_WHAT THE TASK REQUIRES:_
Omit all pictures. Quote the lines from the one with "(407, 417) = (494, 185): red jar -> none" through the end of the listing below, exactly as they appear.

_DATA TO USE:_
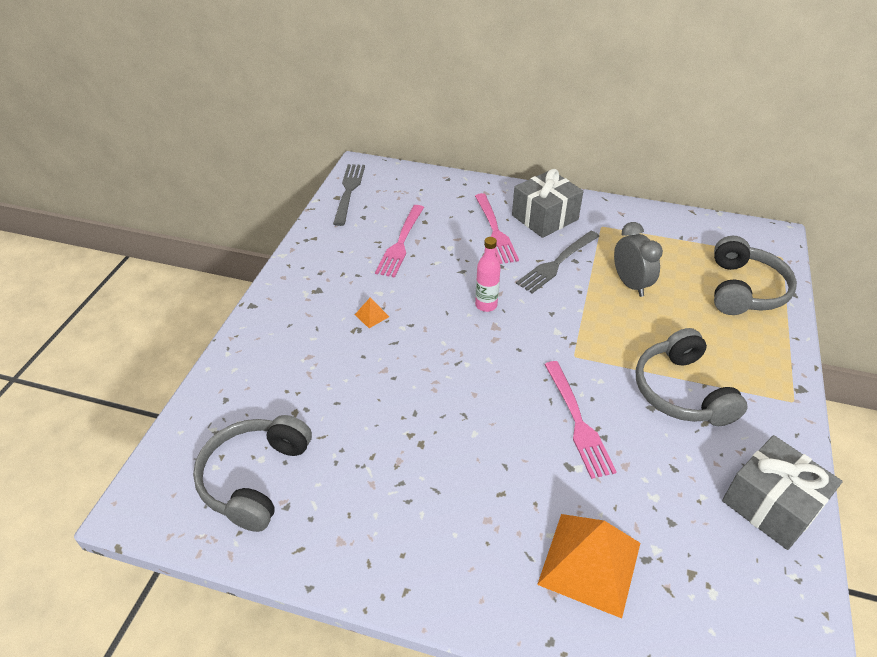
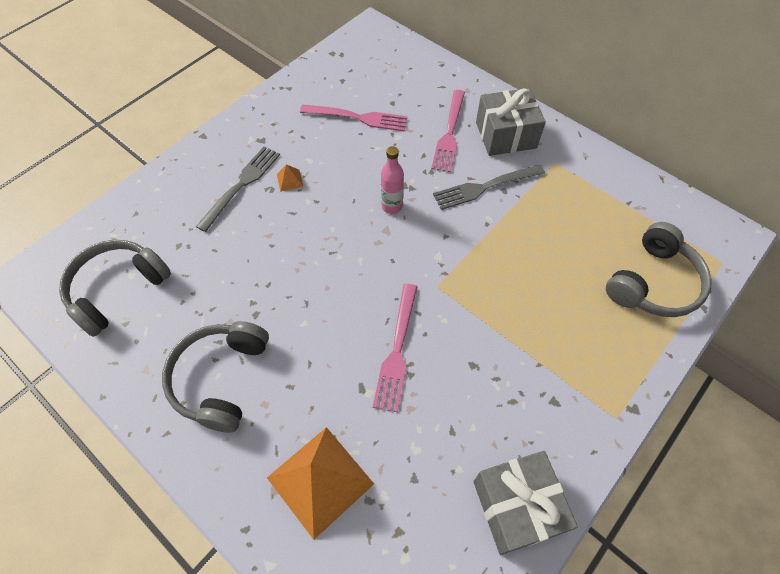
camera: 25 degrees right, 15 degrees up
(349, 191) = (345, 50): grey fork -> grey fork (241, 185)
(401, 243) = (358, 118): pink fork -> pink fork turned 120 degrees counterclockwise
(630, 284) = (540, 234): grey clock -> none
(681, 391) = (512, 361): grey headphones -> grey headphones (220, 378)

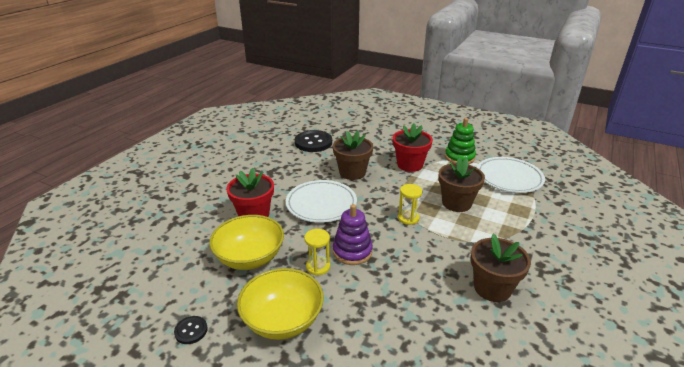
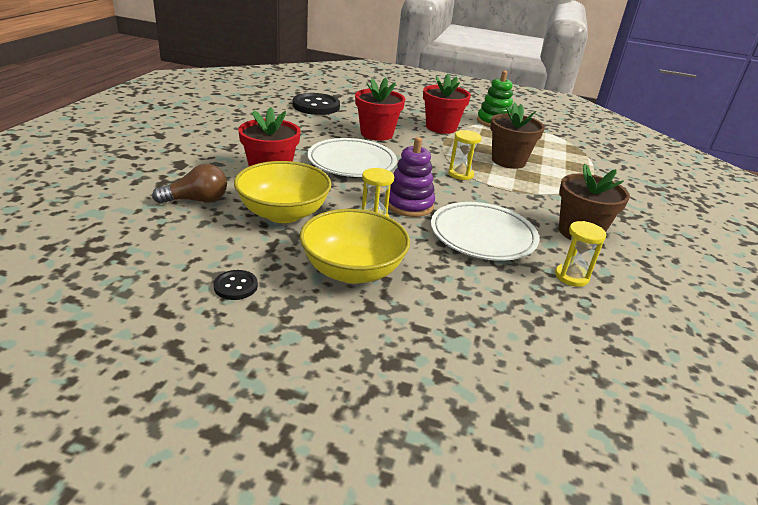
camera: 15 degrees left, 0 degrees up
(191, 243) = (197, 200): none -> brown light bulb
(352, 172) = (376, 134): brown flower pot -> red flower pot
(465, 339) = (571, 276): none -> yellow hourglass
(509, 178) = (554, 140): white plate -> white plate (482, 236)

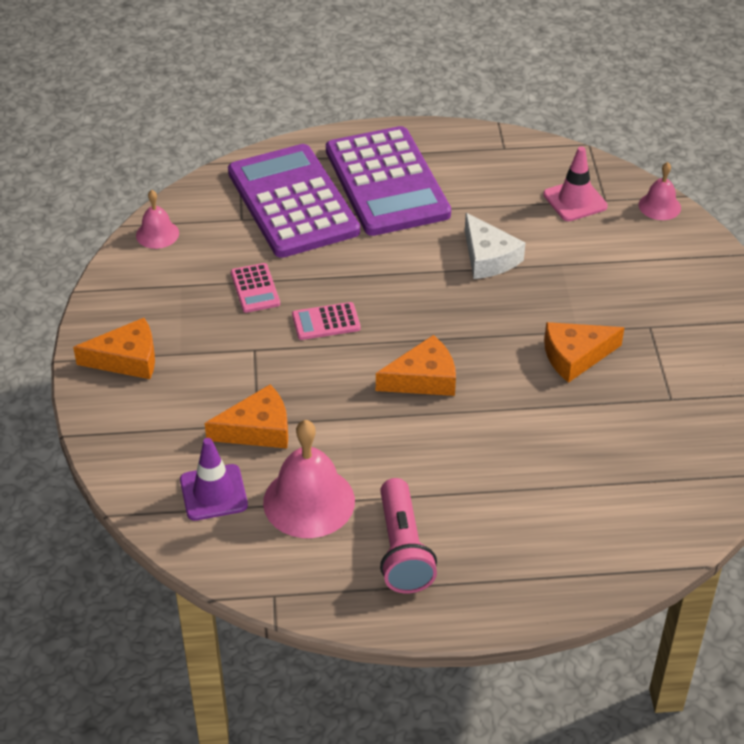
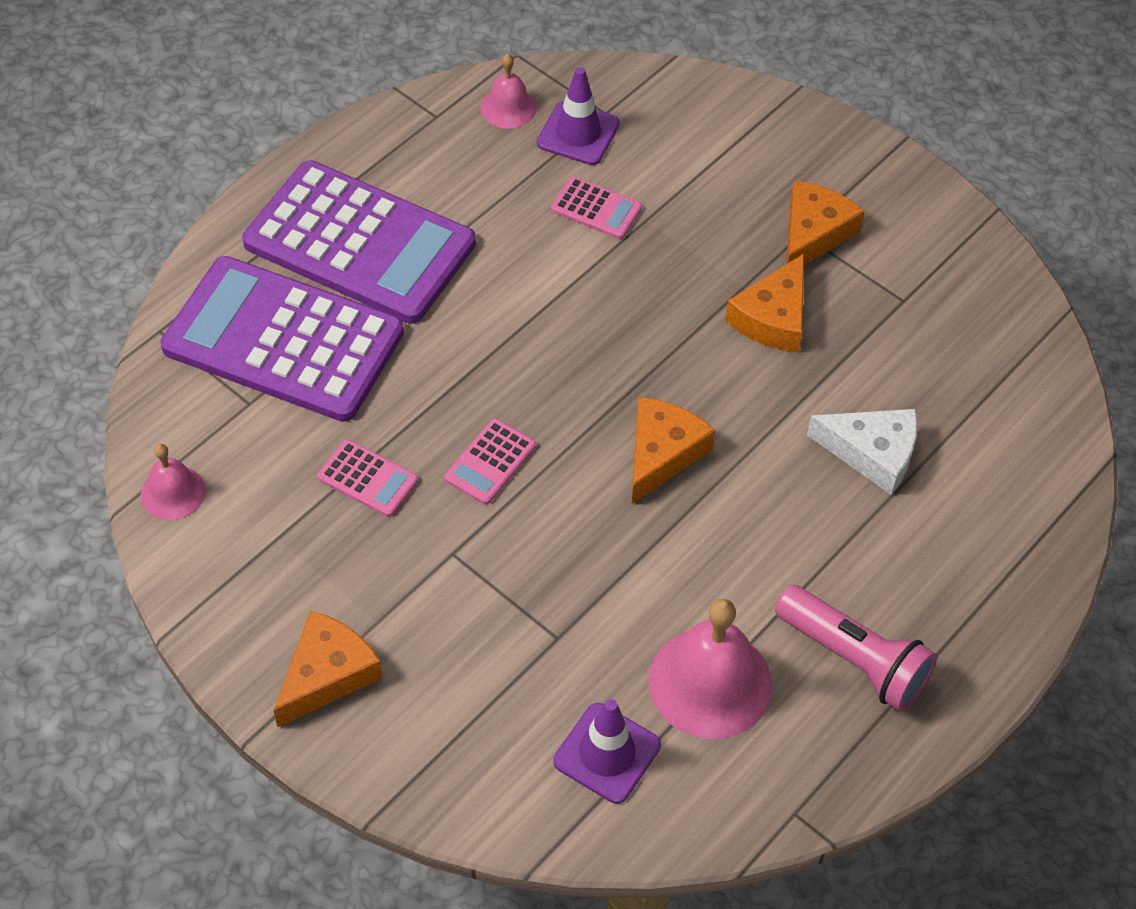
camera: 45 degrees left, 10 degrees up
(257, 429) = (566, 644): orange cheese -> orange cheese (813, 234)
(488, 257) = (567, 263): white cheese -> white cheese (872, 453)
(538, 242) = (596, 209): none -> pink calculator
(575, 200) = (578, 133): pink traffic cone -> purple traffic cone
(659, 206) = (665, 85): pink bell -> pink bell (508, 107)

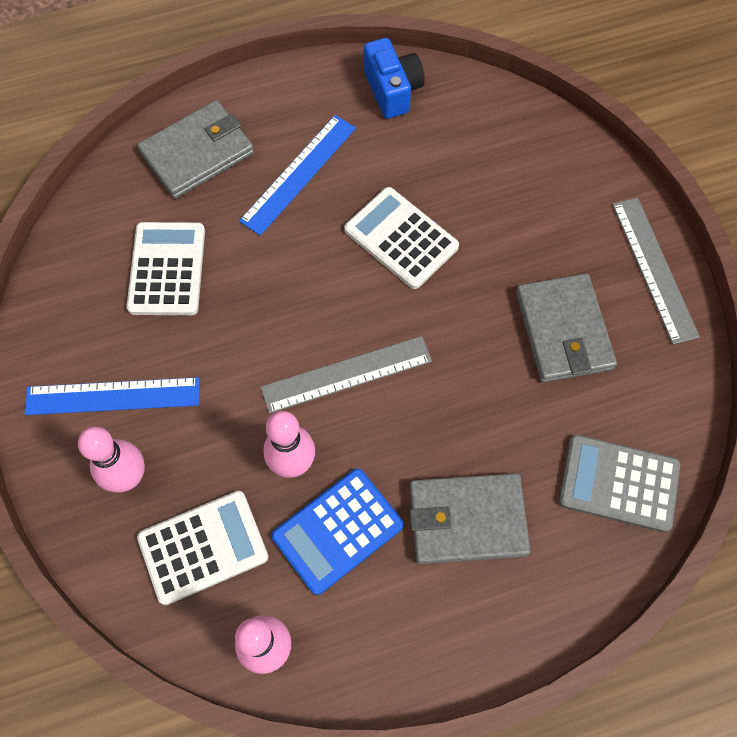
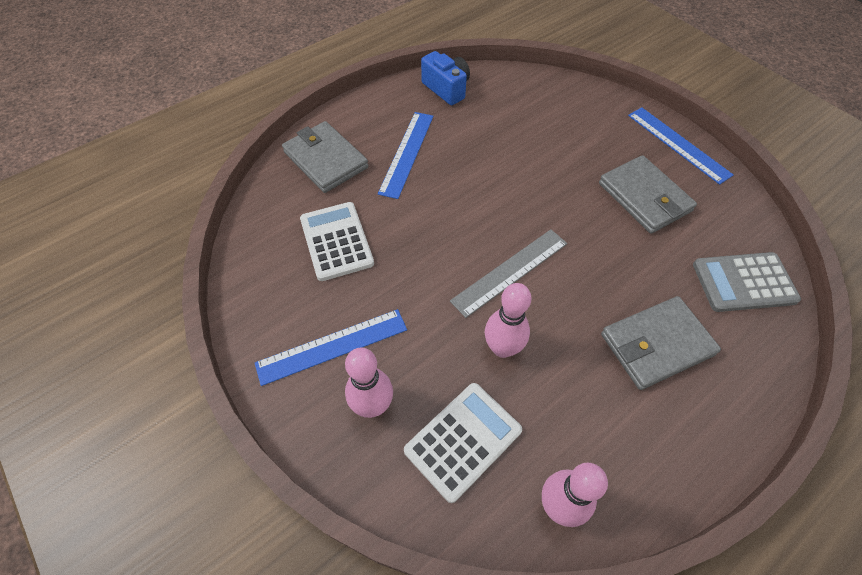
camera: 20 degrees left, 10 degrees down
(197, 153) = (325, 160): grey wallet -> grey wallet turned 75 degrees counterclockwise
(337, 531) = (565, 387): blue calculator -> none
(401, 238) = (501, 173): white calculator -> none
(654, 269) = (678, 144): grey ruler -> blue ruler

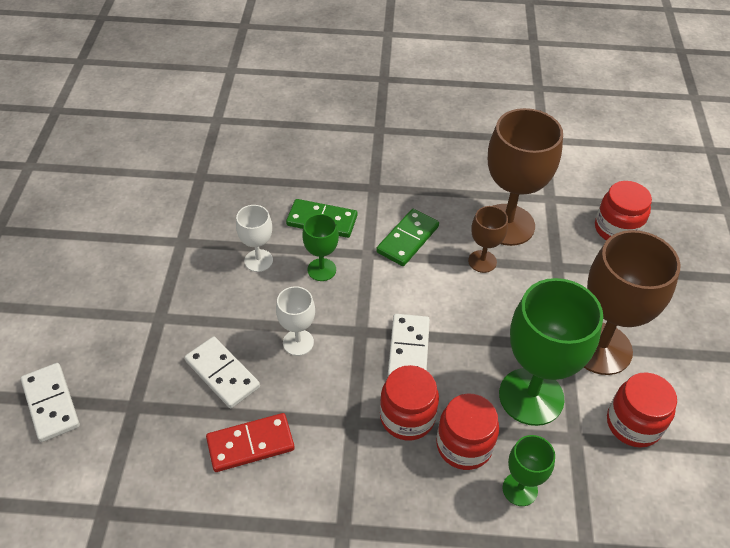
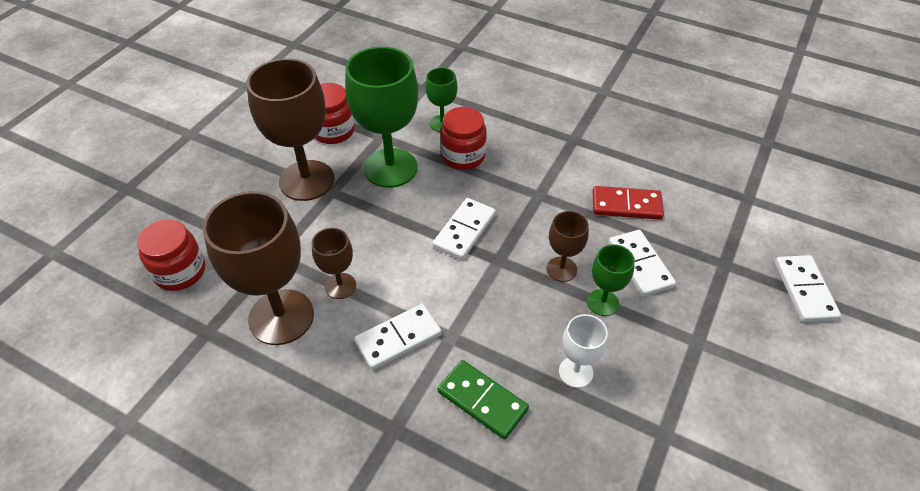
camera: 155 degrees left, 0 degrees up
(298, 342) = (561, 269): white goblet -> brown goblet
(321, 270) = (509, 335): green goblet -> green goblet (602, 302)
(407, 417) = (494, 185): red jar -> none
(408, 239) = (398, 338): green domino -> white domino

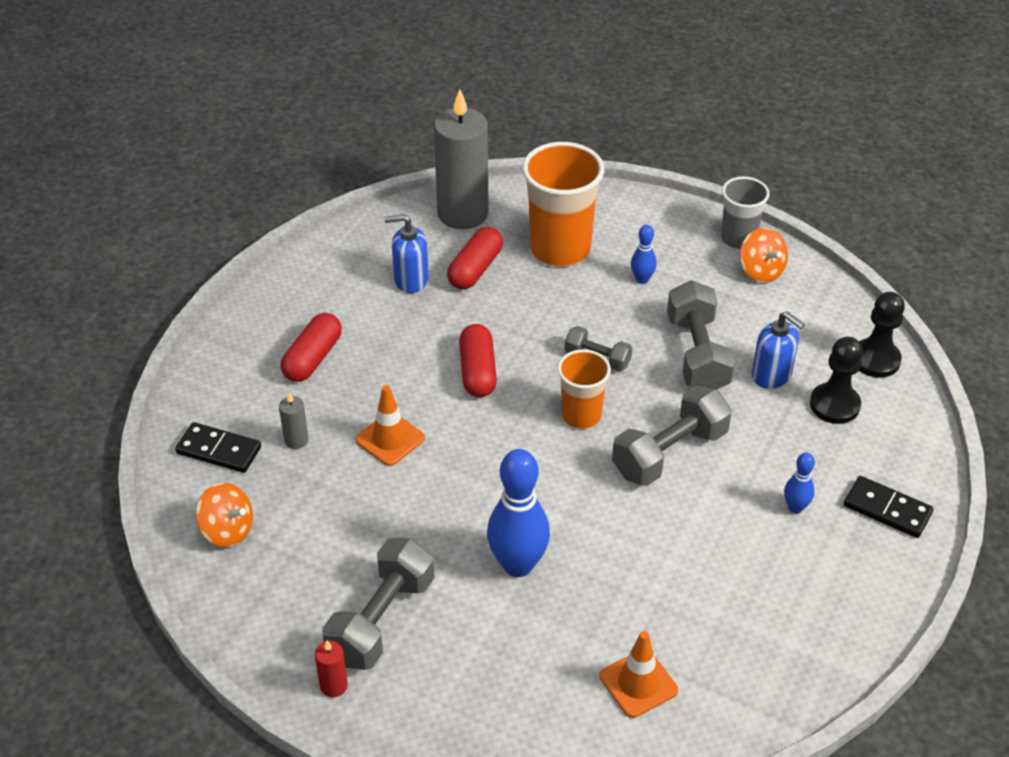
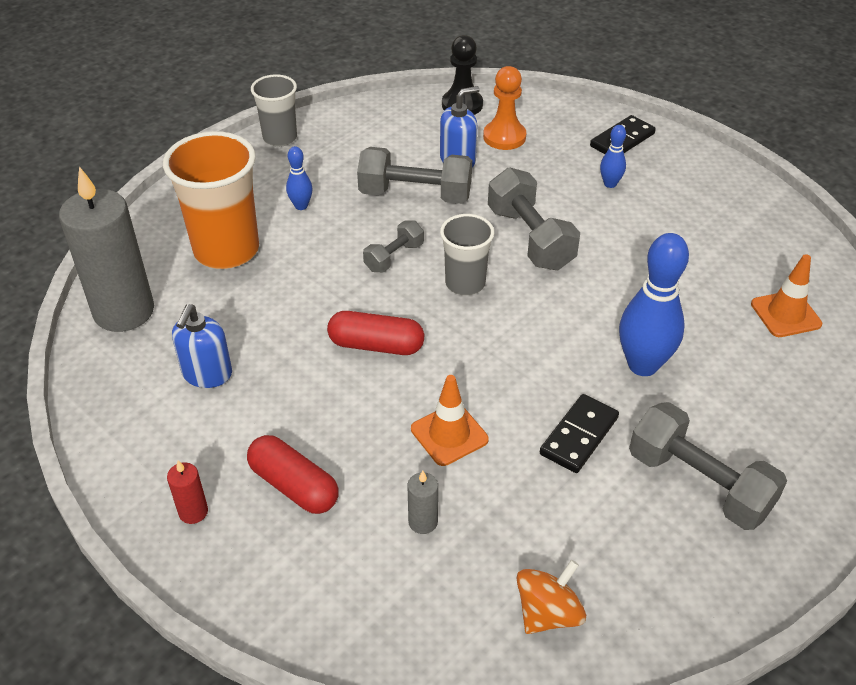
camera: 75 degrees left, 0 degrees up
(219, 450) = (413, 606): black domino -> black domino (579, 436)
(333, 686) = (781, 539): red candle -> red candle (193, 512)
(475, 269) = (220, 318): red capsule -> none
(581, 415) = (465, 283): orange cup -> grey cup
(761, 271) = (329, 136): orange spinning top -> none
(834, 405) = (504, 137): black pawn -> orange pawn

_TASK RESULT:_
(407, 417) = (494, 185): red jar -> none
(408, 239) = (398, 338): green domino -> white domino

camera: 75 degrees left, 0 degrees up
(219, 450) = (413, 606): black domino -> black domino (579, 436)
(333, 686) = (781, 539): red candle -> red candle (193, 512)
(475, 269) = (220, 318): red capsule -> none
(581, 415) = (465, 283): orange cup -> grey cup
(761, 271) = (329, 136): orange spinning top -> none
(834, 405) = (504, 137): black pawn -> orange pawn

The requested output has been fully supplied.